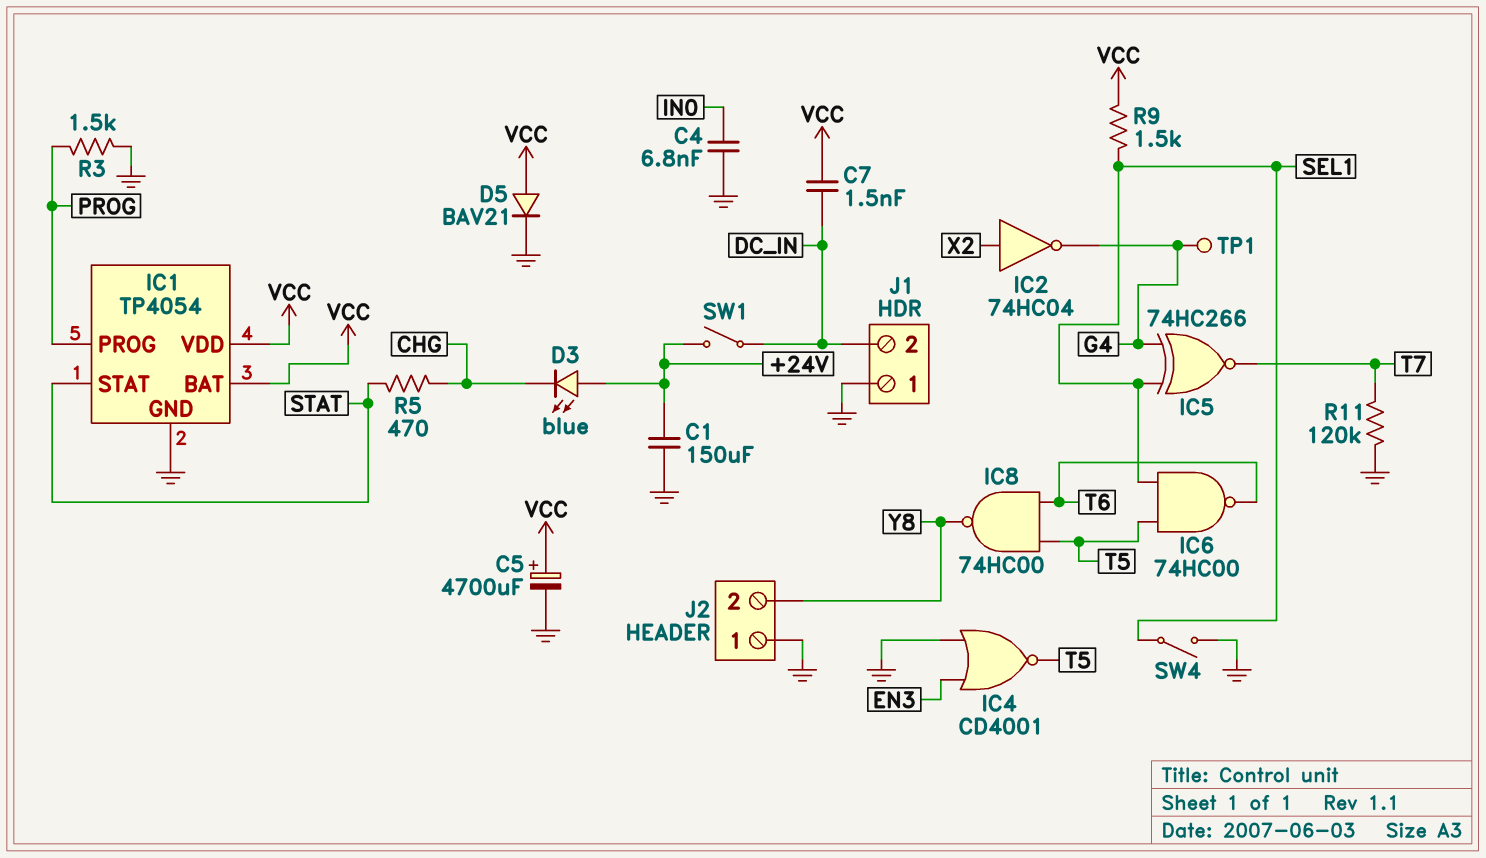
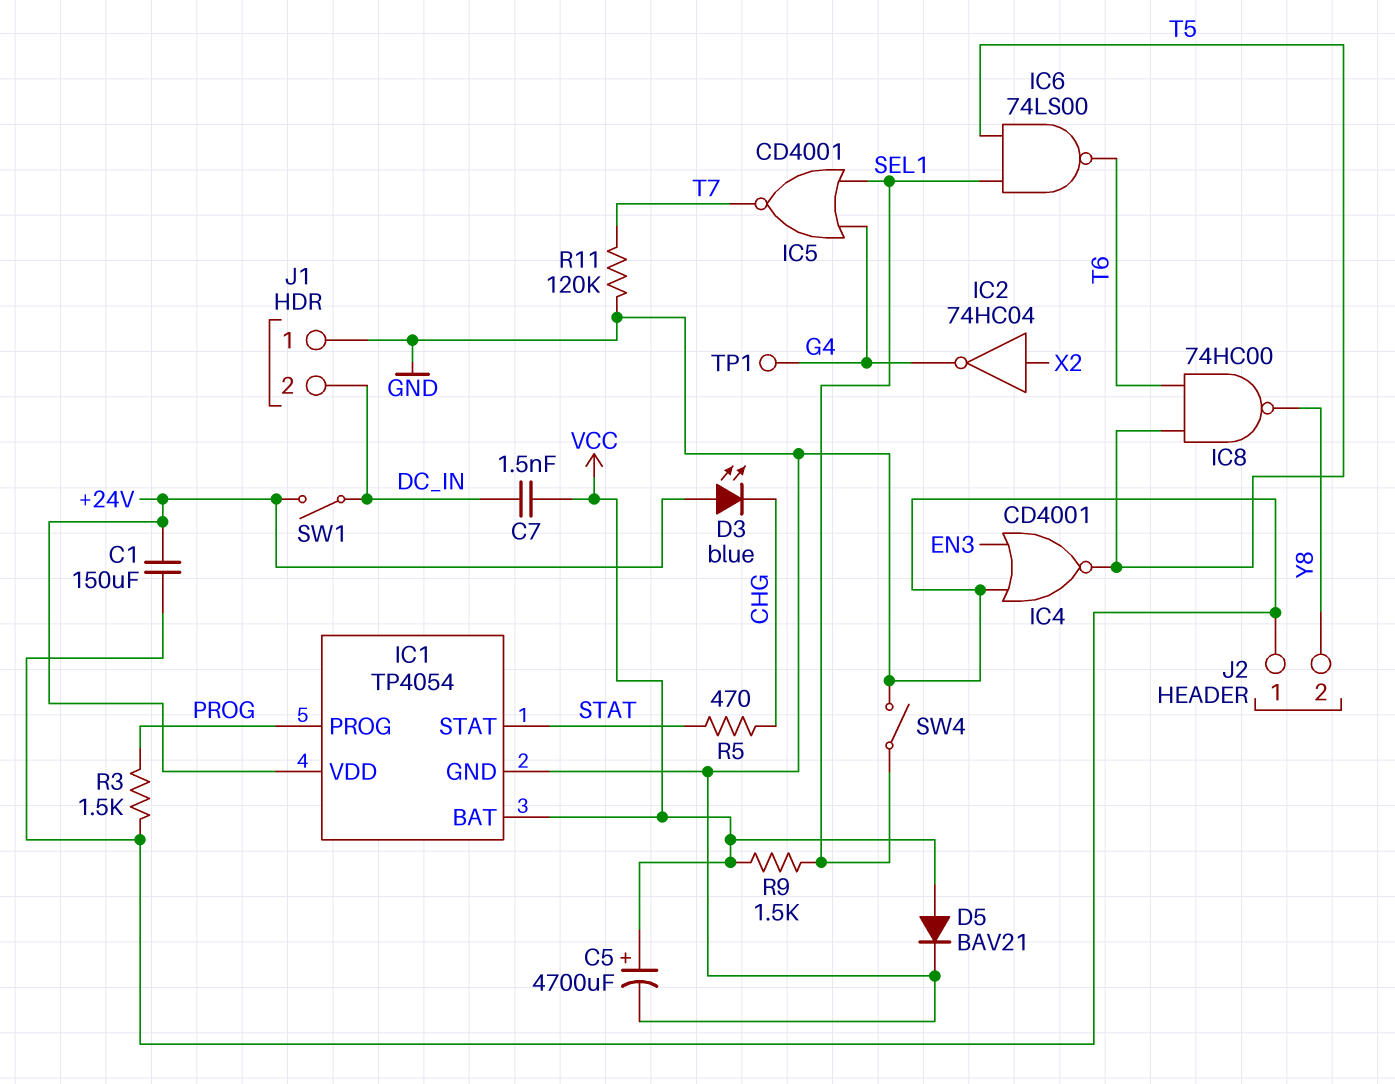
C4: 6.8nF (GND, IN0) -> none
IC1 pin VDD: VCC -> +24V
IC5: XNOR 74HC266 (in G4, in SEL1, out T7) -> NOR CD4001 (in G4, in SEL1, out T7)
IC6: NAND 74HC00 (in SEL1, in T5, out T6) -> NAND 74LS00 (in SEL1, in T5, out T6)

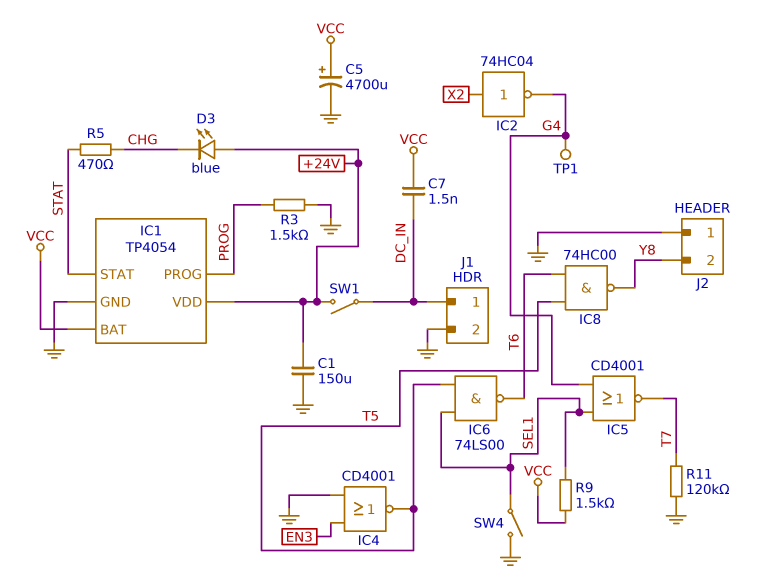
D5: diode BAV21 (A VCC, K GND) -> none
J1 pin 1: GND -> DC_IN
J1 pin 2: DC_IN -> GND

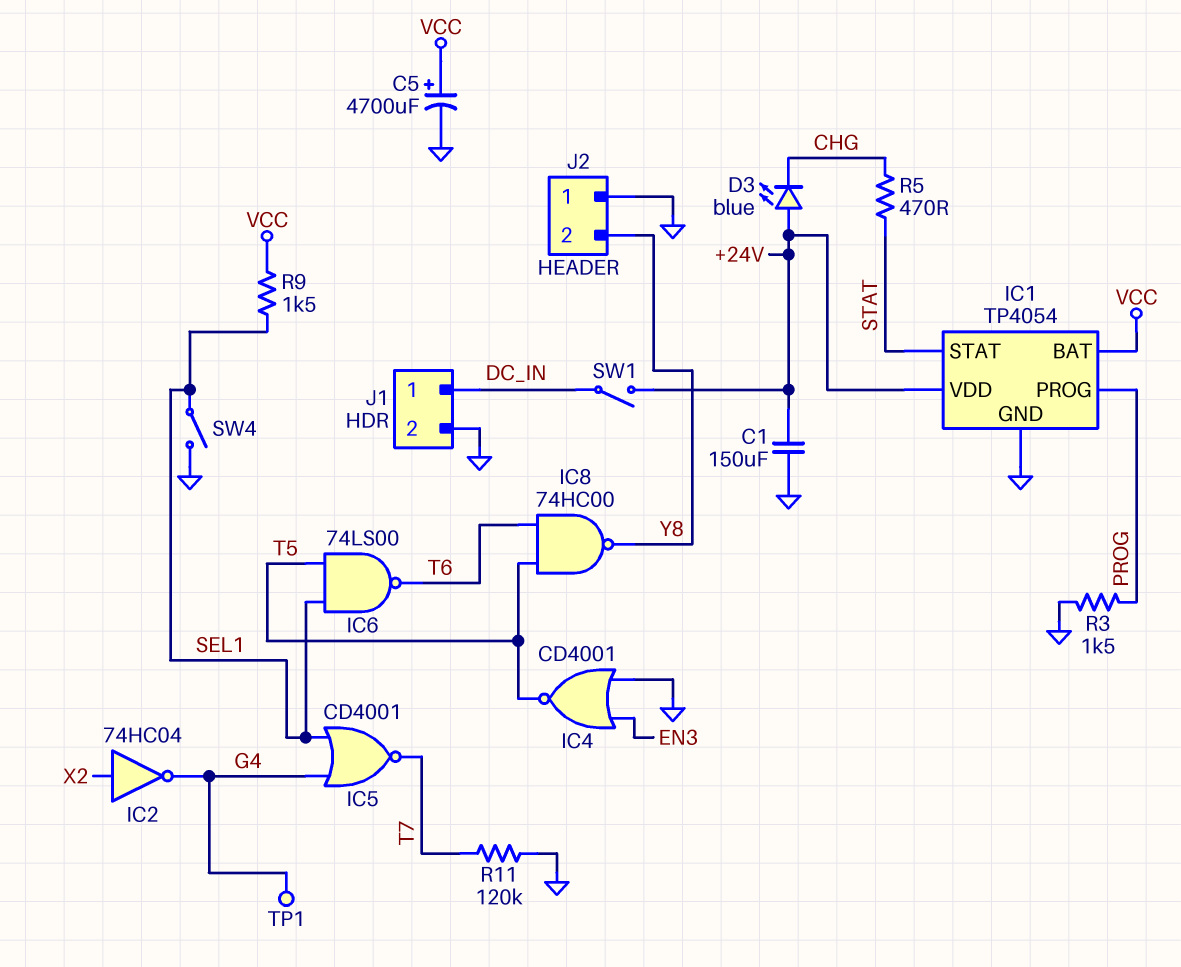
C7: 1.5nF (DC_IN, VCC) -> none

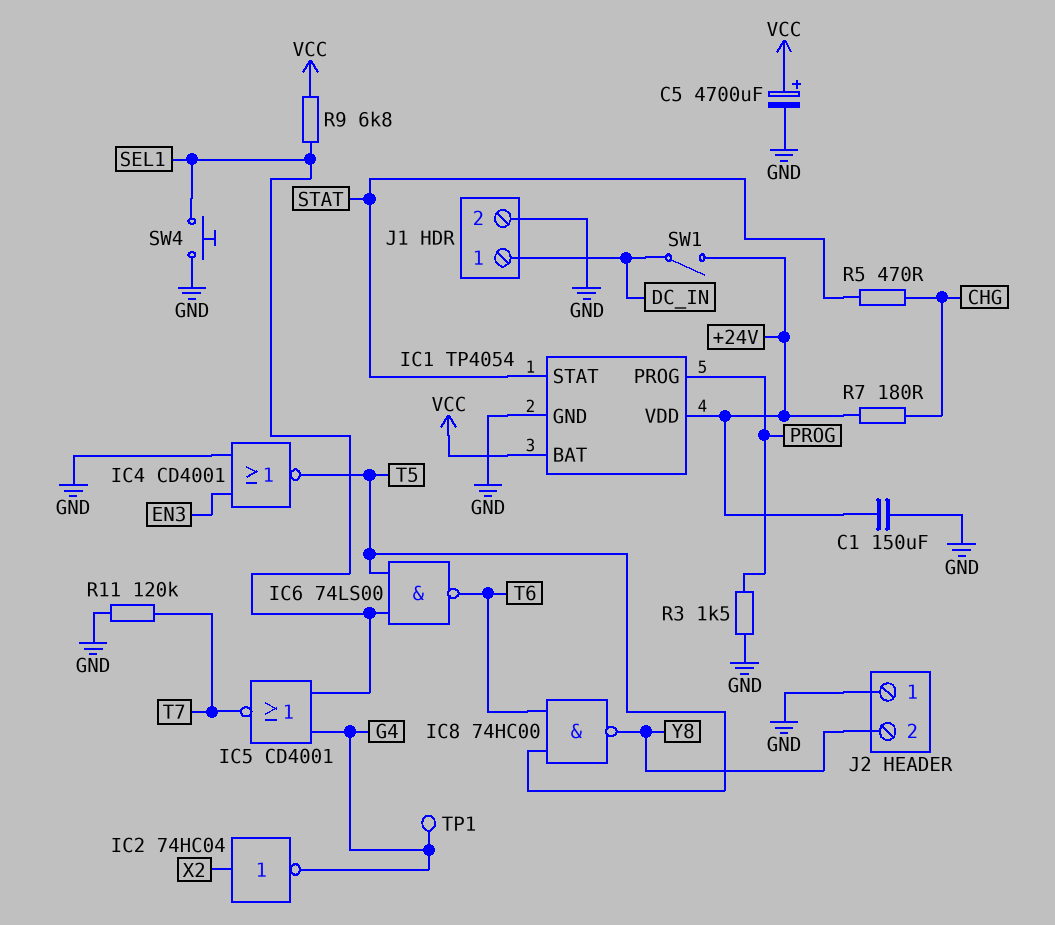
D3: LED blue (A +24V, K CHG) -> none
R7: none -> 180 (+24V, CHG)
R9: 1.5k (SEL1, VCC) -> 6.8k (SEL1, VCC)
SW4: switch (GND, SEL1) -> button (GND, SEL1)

**Task brief:** All of the records must come back exactly as they stand, minus every picture.

**Response below:**
C4: 6.8nF (GND, IN0) -> none
IC1 pin VDD: VCC -> +24V
IC5: XNOR 74HC266 (in G4, in SEL1, out T7) -> NOR CD4001 (in G4, in SEL1, out T7)
IC6: NAND 74HC00 (in SEL1, in T5, out T6) -> NAND 74LS00 (in SEL1, in T5, out T6)

D5: diode BAV21 (A VCC, K GND) -> none
J1 pin 1: GND -> DC_IN
J1 pin 2: DC_IN -> GND

C7: 1.5nF (DC_IN, VCC) -> none

D3: LED blue (A +24V, K CHG) -> none
R7: none -> 180 (+24V, CHG)
R9: 1.5k (SEL1, VCC) -> 6.8k (SEL1, VCC)
SW4: switch (GND, SEL1) -> button (GND, SEL1)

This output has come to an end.